WHAT YOU NEED TO DO →
Write out each record exactly as it stands. No pictures belong in the copy.

ENTRIES SHOWN →
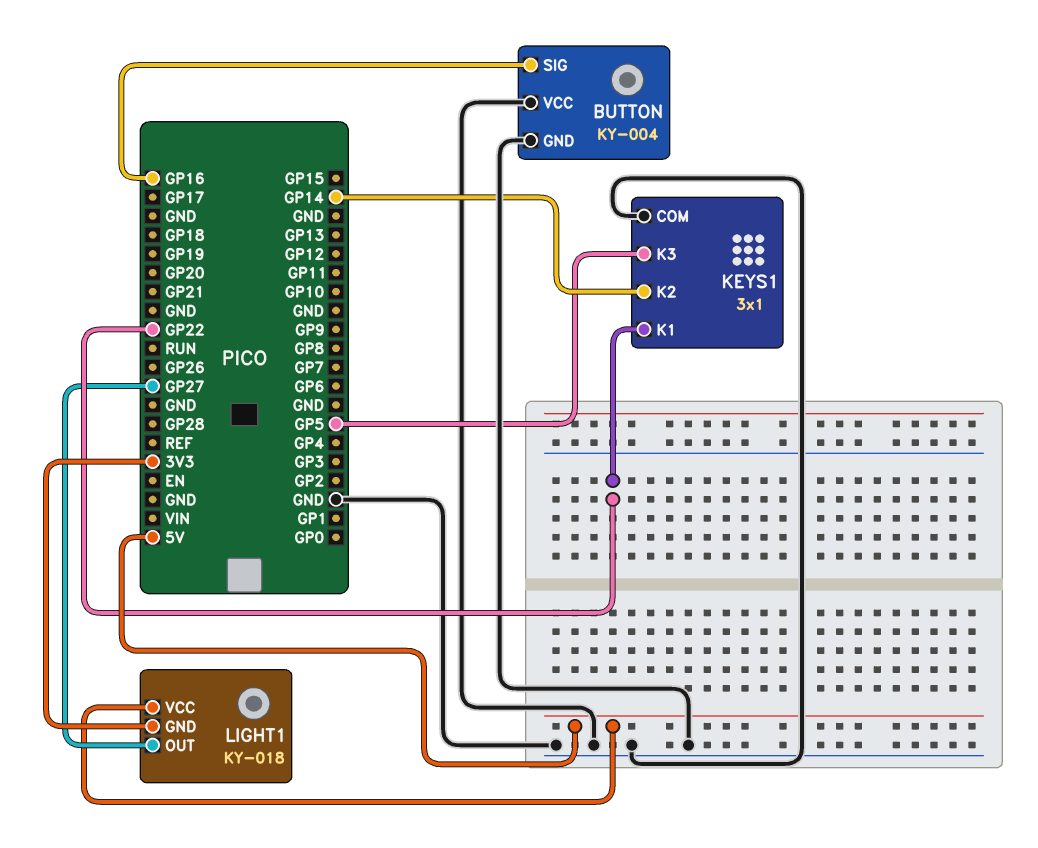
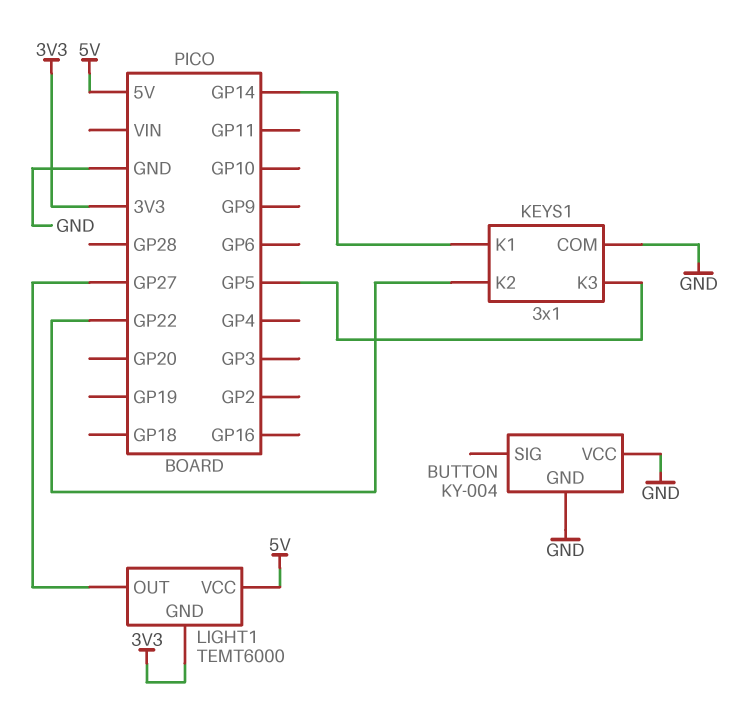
BUTTON pin SIG: GP16 -> none
KEYS1 pin K1: GP22 -> GP14
KEYS1 pin K2: GP14 -> GP22
LIGHT1: KY-018 -> TEMT6000

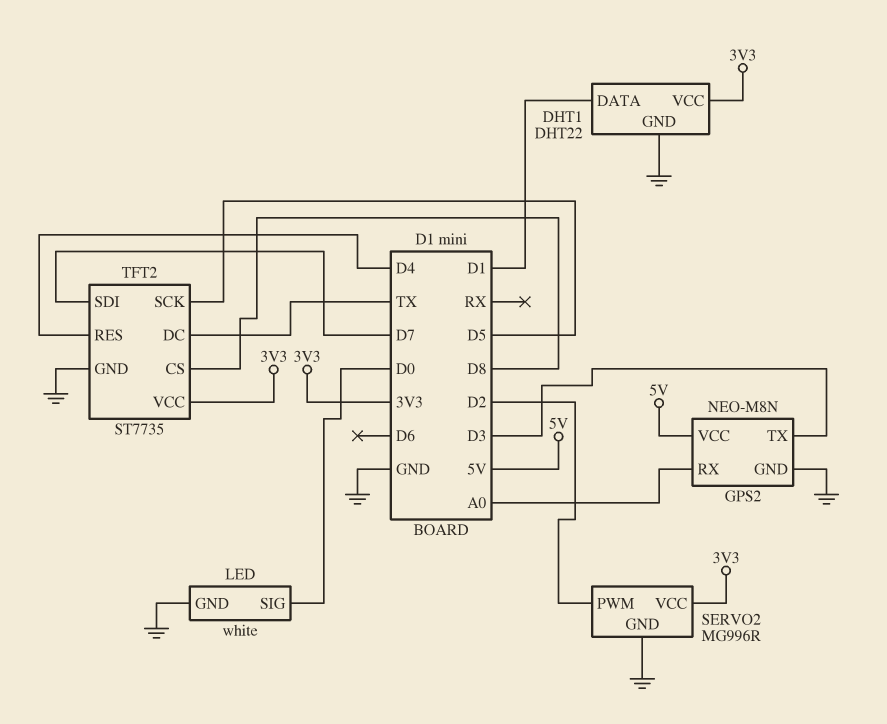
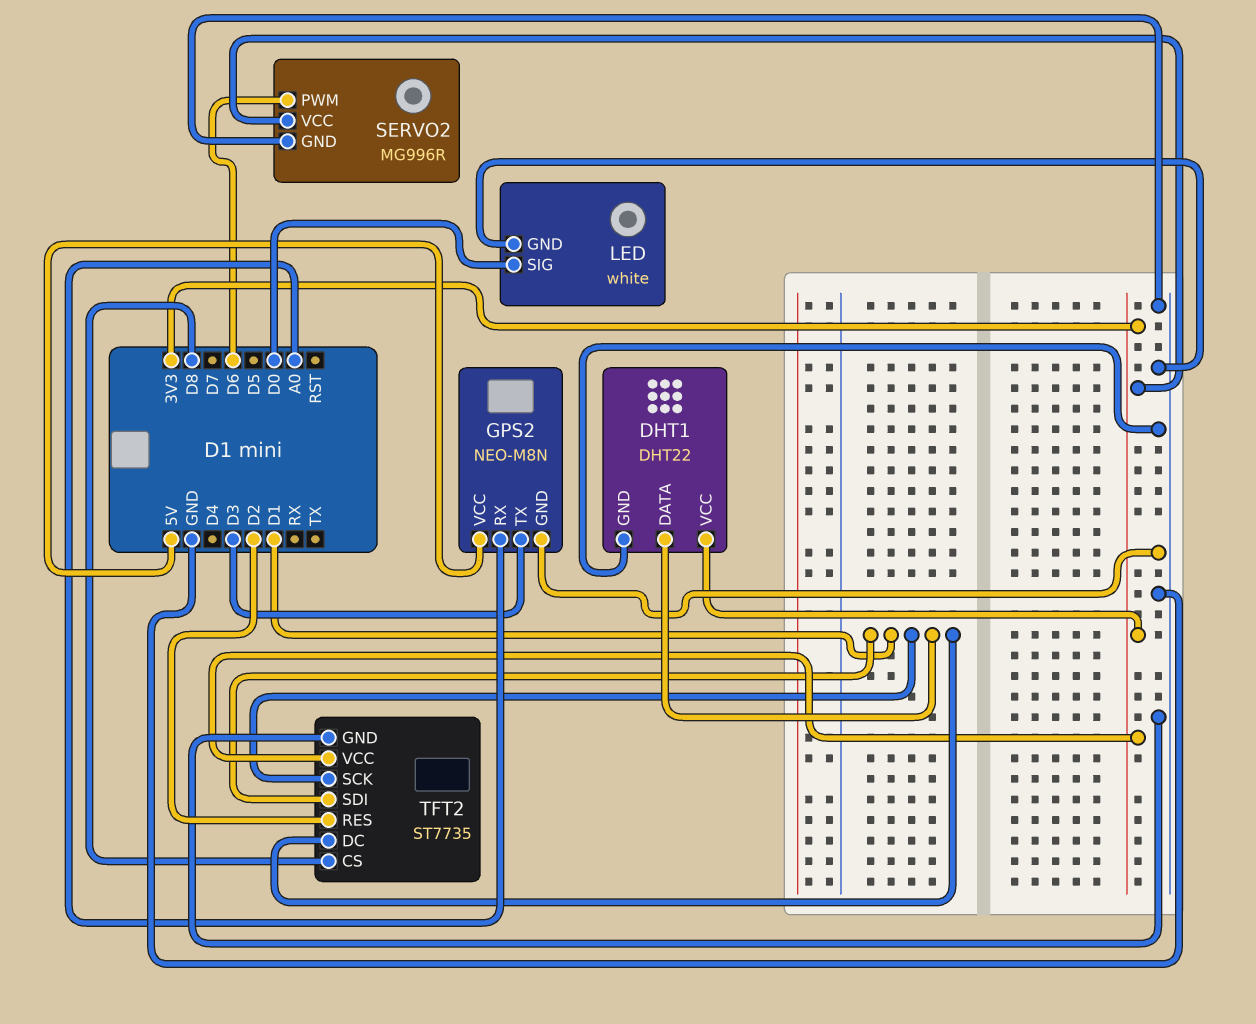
SERVO2 pin PWM: D2 -> D6
TFT2 pin DC: TX -> D1
TFT2 pin RES: D4 -> D2
TFT2 pin SCK: D5 -> D1
TFT2 pin SDI: D7 -> D1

SOLUTION TO THIS TASK →
BUTTON pin SIG: GP16 -> none
KEYS1 pin K1: GP22 -> GP14
KEYS1 pin K2: GP14 -> GP22
LIGHT1: KY-018 -> TEMT6000

SERVO2 pin PWM: D2 -> D6
TFT2 pin DC: TX -> D1
TFT2 pin RES: D4 -> D2
TFT2 pin SCK: D5 -> D1
TFT2 pin SDI: D7 -> D1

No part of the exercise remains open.